Input records: Begin

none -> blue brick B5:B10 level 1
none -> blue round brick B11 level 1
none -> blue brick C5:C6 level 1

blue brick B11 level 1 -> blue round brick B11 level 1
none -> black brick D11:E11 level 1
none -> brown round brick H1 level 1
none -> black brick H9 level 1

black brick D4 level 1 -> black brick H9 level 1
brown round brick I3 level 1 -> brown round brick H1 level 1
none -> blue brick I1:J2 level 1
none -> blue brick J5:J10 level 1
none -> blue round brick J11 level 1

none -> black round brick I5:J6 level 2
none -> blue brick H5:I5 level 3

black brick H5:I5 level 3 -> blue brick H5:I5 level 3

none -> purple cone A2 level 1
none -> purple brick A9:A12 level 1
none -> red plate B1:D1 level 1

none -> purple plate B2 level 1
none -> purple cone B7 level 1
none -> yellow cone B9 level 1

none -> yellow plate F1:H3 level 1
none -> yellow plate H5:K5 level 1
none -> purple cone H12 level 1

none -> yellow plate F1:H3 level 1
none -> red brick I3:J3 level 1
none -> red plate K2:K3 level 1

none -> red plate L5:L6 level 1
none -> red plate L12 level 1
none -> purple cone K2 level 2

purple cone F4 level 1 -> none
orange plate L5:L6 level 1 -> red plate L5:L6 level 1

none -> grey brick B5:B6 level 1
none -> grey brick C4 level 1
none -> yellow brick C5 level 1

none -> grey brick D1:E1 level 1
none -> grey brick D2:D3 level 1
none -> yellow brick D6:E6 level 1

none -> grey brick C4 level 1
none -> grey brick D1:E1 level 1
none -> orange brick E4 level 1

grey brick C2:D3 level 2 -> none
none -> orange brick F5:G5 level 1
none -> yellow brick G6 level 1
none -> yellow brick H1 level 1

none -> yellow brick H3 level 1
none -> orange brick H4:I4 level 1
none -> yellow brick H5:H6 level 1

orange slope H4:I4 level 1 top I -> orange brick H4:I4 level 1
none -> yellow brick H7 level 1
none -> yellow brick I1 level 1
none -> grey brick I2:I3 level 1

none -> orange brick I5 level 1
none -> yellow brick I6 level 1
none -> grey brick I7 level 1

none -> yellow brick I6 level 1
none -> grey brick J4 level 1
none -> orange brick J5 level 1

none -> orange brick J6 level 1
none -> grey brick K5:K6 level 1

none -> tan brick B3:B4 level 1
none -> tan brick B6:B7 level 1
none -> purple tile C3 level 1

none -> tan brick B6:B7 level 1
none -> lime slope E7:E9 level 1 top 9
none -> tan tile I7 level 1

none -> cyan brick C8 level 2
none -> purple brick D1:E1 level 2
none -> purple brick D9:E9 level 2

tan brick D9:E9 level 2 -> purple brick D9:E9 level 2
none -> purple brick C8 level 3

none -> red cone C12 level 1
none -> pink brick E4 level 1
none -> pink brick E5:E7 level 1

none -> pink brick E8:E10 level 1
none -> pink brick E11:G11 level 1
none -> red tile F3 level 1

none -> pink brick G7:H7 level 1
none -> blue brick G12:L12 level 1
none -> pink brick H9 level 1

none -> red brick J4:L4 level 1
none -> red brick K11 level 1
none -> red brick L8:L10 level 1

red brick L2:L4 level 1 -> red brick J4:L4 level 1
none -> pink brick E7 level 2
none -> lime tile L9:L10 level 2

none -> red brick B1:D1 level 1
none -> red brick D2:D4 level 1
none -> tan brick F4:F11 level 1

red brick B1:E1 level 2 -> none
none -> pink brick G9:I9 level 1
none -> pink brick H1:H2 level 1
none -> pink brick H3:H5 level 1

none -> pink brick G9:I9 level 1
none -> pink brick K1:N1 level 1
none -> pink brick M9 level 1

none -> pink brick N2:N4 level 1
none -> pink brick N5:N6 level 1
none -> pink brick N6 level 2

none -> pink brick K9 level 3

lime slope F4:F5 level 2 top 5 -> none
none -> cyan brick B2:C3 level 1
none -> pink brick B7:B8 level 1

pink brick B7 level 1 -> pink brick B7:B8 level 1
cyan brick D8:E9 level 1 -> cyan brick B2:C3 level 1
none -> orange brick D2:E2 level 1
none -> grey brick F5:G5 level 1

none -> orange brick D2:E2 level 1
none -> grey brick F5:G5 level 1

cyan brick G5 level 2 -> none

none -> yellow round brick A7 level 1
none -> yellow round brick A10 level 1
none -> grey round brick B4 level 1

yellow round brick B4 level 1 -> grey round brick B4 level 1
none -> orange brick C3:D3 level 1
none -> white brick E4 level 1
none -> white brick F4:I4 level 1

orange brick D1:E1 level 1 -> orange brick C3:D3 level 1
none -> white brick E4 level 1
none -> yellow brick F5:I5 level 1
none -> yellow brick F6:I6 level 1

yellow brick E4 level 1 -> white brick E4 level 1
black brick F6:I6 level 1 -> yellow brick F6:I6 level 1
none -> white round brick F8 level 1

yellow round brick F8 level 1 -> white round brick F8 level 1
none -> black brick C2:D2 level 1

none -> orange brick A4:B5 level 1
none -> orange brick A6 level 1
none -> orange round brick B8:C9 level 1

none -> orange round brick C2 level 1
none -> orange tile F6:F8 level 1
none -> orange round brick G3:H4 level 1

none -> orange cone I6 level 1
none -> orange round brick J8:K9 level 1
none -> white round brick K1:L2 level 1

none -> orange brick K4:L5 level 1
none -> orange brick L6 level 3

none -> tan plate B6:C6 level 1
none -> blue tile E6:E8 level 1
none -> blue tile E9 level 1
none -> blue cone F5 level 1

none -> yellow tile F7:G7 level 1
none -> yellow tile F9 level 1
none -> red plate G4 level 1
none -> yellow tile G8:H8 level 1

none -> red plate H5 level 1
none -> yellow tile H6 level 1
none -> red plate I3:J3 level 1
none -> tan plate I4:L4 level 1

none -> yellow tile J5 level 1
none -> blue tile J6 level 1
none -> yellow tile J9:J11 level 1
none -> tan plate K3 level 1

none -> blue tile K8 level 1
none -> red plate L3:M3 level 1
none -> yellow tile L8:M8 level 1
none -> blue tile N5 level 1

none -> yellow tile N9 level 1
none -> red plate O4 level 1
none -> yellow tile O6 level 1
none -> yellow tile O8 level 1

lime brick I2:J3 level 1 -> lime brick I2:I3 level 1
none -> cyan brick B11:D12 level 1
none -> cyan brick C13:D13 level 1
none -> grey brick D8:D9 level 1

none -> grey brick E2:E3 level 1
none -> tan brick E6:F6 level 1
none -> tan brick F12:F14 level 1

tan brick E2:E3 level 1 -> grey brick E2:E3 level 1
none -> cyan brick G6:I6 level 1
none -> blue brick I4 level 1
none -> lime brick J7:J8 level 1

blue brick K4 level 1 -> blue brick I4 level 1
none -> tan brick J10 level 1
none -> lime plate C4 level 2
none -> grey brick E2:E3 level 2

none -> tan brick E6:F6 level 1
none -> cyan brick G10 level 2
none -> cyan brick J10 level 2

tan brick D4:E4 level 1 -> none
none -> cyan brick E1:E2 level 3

Input records: End

In your answer, reproduce every entry exactly as it was written.

_Output for this task_
none -> blue brick B5:B10 level 1
none -> blue round brick B11 level 1
none -> blue brick C5:C6 level 1

blue brick B11 level 1 -> blue round brick B11 level 1
none -> black brick D11:E11 level 1
none -> brown round brick H1 level 1
none -> black brick H9 level 1

black brick D4 level 1 -> black brick H9 level 1
brown round brick I3 level 1 -> brown round brick H1 level 1
none -> blue brick I1:J2 level 1
none -> blue brick J5:J10 level 1
none -> blue round brick J11 level 1

none -> black round brick I5:J6 level 2
none -> blue brick H5:I5 level 3

black brick H5:I5 level 3 -> blue brick H5:I5 level 3

none -> purple cone A2 level 1
none -> purple brick A9:A12 level 1
none -> red plate B1:D1 level 1

none -> purple plate B2 level 1
none -> purple cone B7 level 1
none -> yellow cone B9 level 1

none -> yellow plate F1:H3 level 1
none -> yellow plate H5:K5 level 1
none -> purple cone H12 level 1

none -> yellow plate F1:H3 level 1
none -> red brick I3:J3 level 1
none -> red plate K2:K3 level 1

none -> red plate L5:L6 level 1
none -> red plate L12 level 1
none -> purple cone K2 level 2

purple cone F4 level 1 -> none
orange plate L5:L6 level 1 -> red plate L5:L6 level 1

none -> grey brick B5:B6 level 1
none -> grey brick C4 level 1
none -> yellow brick C5 level 1

none -> grey brick D1:E1 level 1
none -> grey brick D2:D3 level 1
none -> yellow brick D6:E6 level 1

none -> grey brick C4 level 1
none -> grey brick D1:E1 level 1
none -> orange brick E4 level 1

grey brick C2:D3 level 2 -> none
none -> orange brick F5:G5 level 1
none -> yellow brick G6 level 1
none -> yellow brick H1 level 1

none -> yellow brick H3 level 1
none -> orange brick H4:I4 level 1
none -> yellow brick H5:H6 level 1

orange slope H4:I4 level 1 top I -> orange brick H4:I4 level 1
none -> yellow brick H7 level 1
none -> yellow brick I1 level 1
none -> grey brick I2:I3 level 1

none -> orange brick I5 level 1
none -> yellow brick I6 level 1
none -> grey brick I7 level 1

none -> yellow brick I6 level 1
none -> grey brick J4 level 1
none -> orange brick J5 level 1

none -> orange brick J6 level 1
none -> grey brick K5:K6 level 1

none -> tan brick B3:B4 level 1
none -> tan brick B6:B7 level 1
none -> purple tile C3 level 1

none -> tan brick B6:B7 level 1
none -> lime slope E7:E9 level 1 top 9
none -> tan tile I7 level 1

none -> cyan brick C8 level 2
none -> purple brick D1:E1 level 2
none -> purple brick D9:E9 level 2

tan brick D9:E9 level 2 -> purple brick D9:E9 level 2
none -> purple brick C8 level 3

none -> red cone C12 level 1
none -> pink brick E4 level 1
none -> pink brick E5:E7 level 1

none -> pink brick E8:E10 level 1
none -> pink brick E11:G11 level 1
none -> red tile F3 level 1

none -> pink brick G7:H7 level 1
none -> blue brick G12:L12 level 1
none -> pink brick H9 level 1

none -> red brick J4:L4 level 1
none -> red brick K11 level 1
none -> red brick L8:L10 level 1

red brick L2:L4 level 1 -> red brick J4:L4 level 1
none -> pink brick E7 level 2
none -> lime tile L9:L10 level 2

none -> red brick B1:D1 level 1
none -> red brick D2:D4 level 1
none -> tan brick F4:F11 level 1

red brick B1:E1 level 2 -> none
none -> pink brick G9:I9 level 1
none -> pink brick H1:H2 level 1
none -> pink brick H3:H5 level 1

none -> pink brick G9:I9 level 1
none -> pink brick K1:N1 level 1
none -> pink brick M9 level 1

none -> pink brick N2:N4 level 1
none -> pink brick N5:N6 level 1
none -> pink brick N6 level 2

none -> pink brick K9 level 3

lime slope F4:F5 level 2 top 5 -> none
none -> cyan brick B2:C3 level 1
none -> pink brick B7:B8 level 1

pink brick B7 level 1 -> pink brick B7:B8 level 1
cyan brick D8:E9 level 1 -> cyan brick B2:C3 level 1
none -> orange brick D2:E2 level 1
none -> grey brick F5:G5 level 1

none -> orange brick D2:E2 level 1
none -> grey brick F5:G5 level 1

cyan brick G5 level 2 -> none

none -> yellow round brick A7 level 1
none -> yellow round brick A10 level 1
none -> grey round brick B4 level 1

yellow round brick B4 level 1 -> grey round brick B4 level 1
none -> orange brick C3:D3 level 1
none -> white brick E4 level 1
none -> white brick F4:I4 level 1

orange brick D1:E1 level 1 -> orange brick C3:D3 level 1
none -> white brick E4 level 1
none -> yellow brick F5:I5 level 1
none -> yellow brick F6:I6 level 1

yellow brick E4 level 1 -> white brick E4 level 1
black brick F6:I6 level 1 -> yellow brick F6:I6 level 1
none -> white round brick F8 level 1

yellow round brick F8 level 1 -> white round brick F8 level 1
none -> black brick C2:D2 level 1

none -> orange brick A4:B5 level 1
none -> orange brick A6 level 1
none -> orange round brick B8:C9 level 1

none -> orange round brick C2 level 1
none -> orange tile F6:F8 level 1
none -> orange round brick G3:H4 level 1

none -> orange cone I6 level 1
none -> orange round brick J8:K9 level 1
none -> white round brick K1:L2 level 1

none -> orange brick K4:L5 level 1
none -> orange brick L6 level 3

none -> tan plate B6:C6 level 1
none -> blue tile E6:E8 level 1
none -> blue tile E9 level 1
none -> blue cone F5 level 1

none -> yellow tile F7:G7 level 1
none -> yellow tile F9 level 1
none -> red plate G4 level 1
none -> yellow tile G8:H8 level 1

none -> red plate H5 level 1
none -> yellow tile H6 level 1
none -> red plate I3:J3 level 1
none -> tan plate I4:L4 level 1

none -> yellow tile J5 level 1
none -> blue tile J6 level 1
none -> yellow tile J9:J11 level 1
none -> tan plate K3 level 1

none -> blue tile K8 level 1
none -> red plate L3:M3 level 1
none -> yellow tile L8:M8 level 1
none -> blue tile N5 level 1

none -> yellow tile N9 level 1
none -> red plate O4 level 1
none -> yellow tile O6 level 1
none -> yellow tile O8 level 1

lime brick I2:J3 level 1 -> lime brick I2:I3 level 1
none -> cyan brick B11:D12 level 1
none -> cyan brick C13:D13 level 1
none -> grey brick D8:D9 level 1

none -> grey brick E2:E3 level 1
none -> tan brick E6:F6 level 1
none -> tan brick F12:F14 level 1

tan brick E2:E3 level 1 -> grey brick E2:E3 level 1
none -> cyan brick G6:I6 level 1
none -> blue brick I4 level 1
none -> lime brick J7:J8 level 1

blue brick K4 level 1 -> blue brick I4 level 1
none -> tan brick J10 level 1
none -> lime plate C4 level 2
none -> grey brick E2:E3 level 2

none -> tan brick E6:F6 level 1
none -> cyan brick G10 level 2
none -> cyan brick J10 level 2

tan brick D4:E4 level 1 -> none
none -> cyan brick E1:E2 level 3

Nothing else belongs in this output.